TASK OBJECTIVE: Could you return all of the entries below exactly, minus the pictures?

[Items from a dataset]
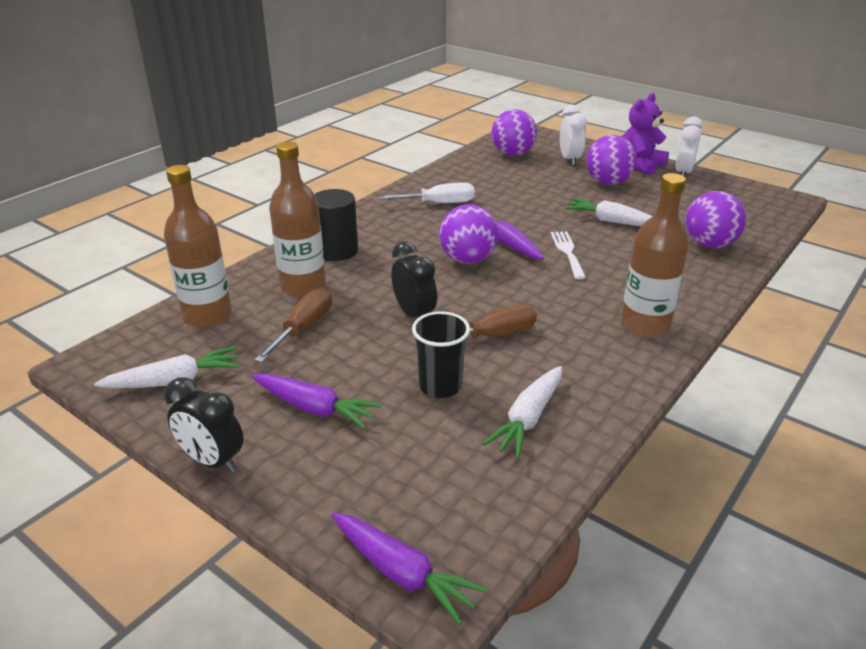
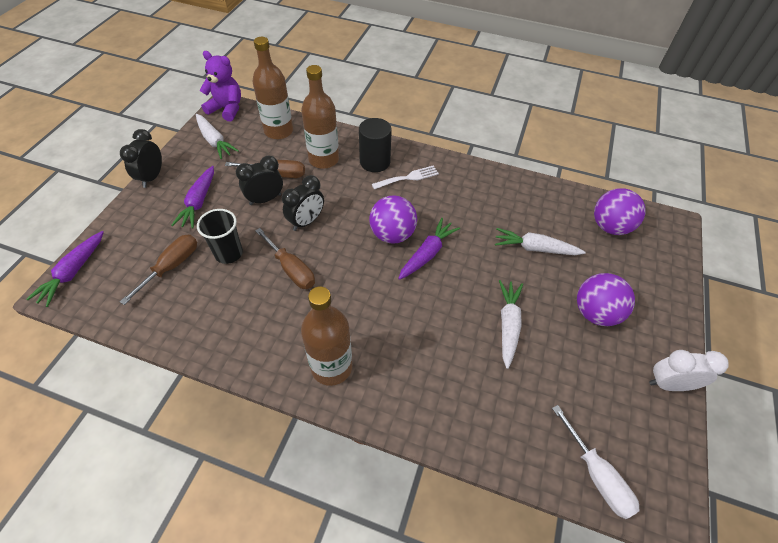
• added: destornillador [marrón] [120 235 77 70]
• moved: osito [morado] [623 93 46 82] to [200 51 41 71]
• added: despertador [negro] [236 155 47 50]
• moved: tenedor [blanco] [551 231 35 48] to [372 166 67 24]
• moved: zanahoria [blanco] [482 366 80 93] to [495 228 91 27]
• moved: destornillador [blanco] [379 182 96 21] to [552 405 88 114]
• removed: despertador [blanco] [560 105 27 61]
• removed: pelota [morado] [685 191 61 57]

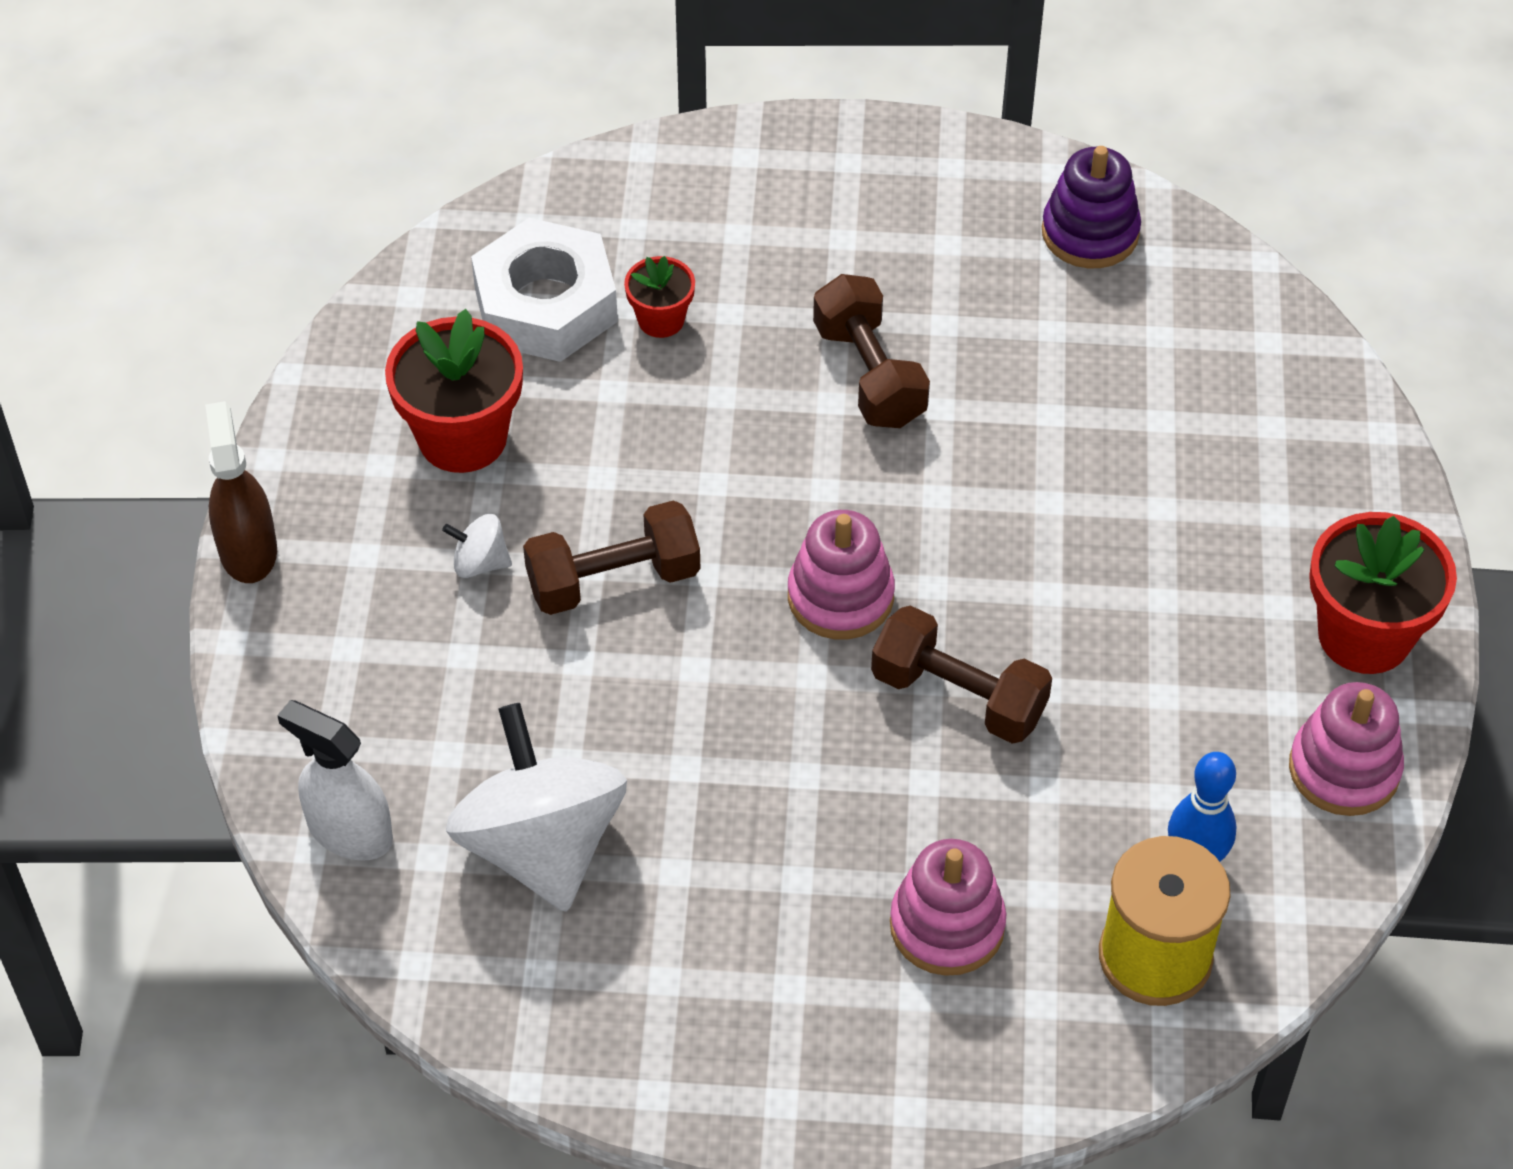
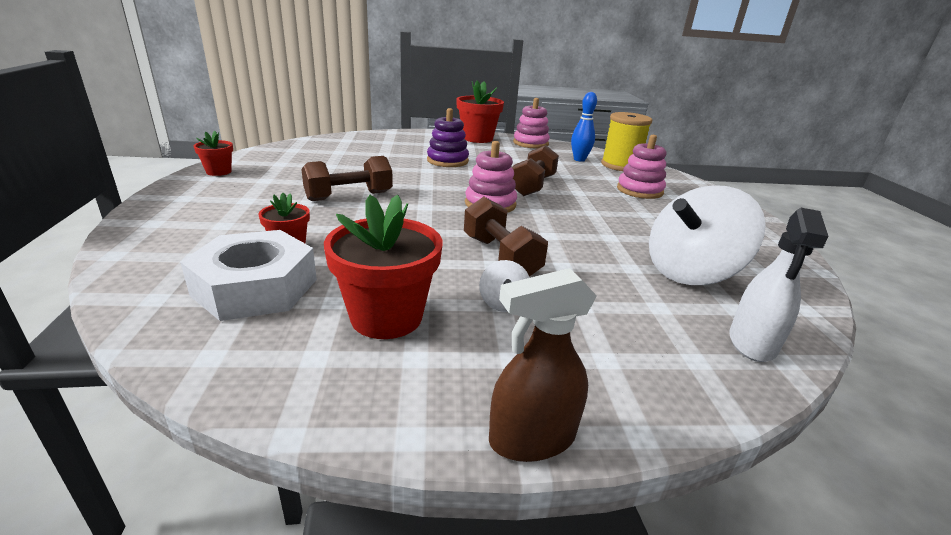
• added: maceta [rojo] [194 131 39 45]
• moved: juguete apilable [morado] [1042 146 99 122] to [427 108 42 59]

RESPONSE BOX:
• added: destornillador [marrón] [120 235 77 70]
• moved: osito [morado] [623 93 46 82] to [200 51 41 71]
• added: despertador [negro] [236 155 47 50]
• moved: tenedor [blanco] [551 231 35 48] to [372 166 67 24]
• moved: zanahoria [blanco] [482 366 80 93] to [495 228 91 27]
• moved: destornillador [blanco] [379 182 96 21] to [552 405 88 114]
• removed: despertador [blanco] [560 105 27 61]
• removed: pelota [morado] [685 191 61 57]

• added: maceta [rojo] [194 131 39 45]
• moved: juguete apilable [morado] [1042 146 99 122] to [427 108 42 59]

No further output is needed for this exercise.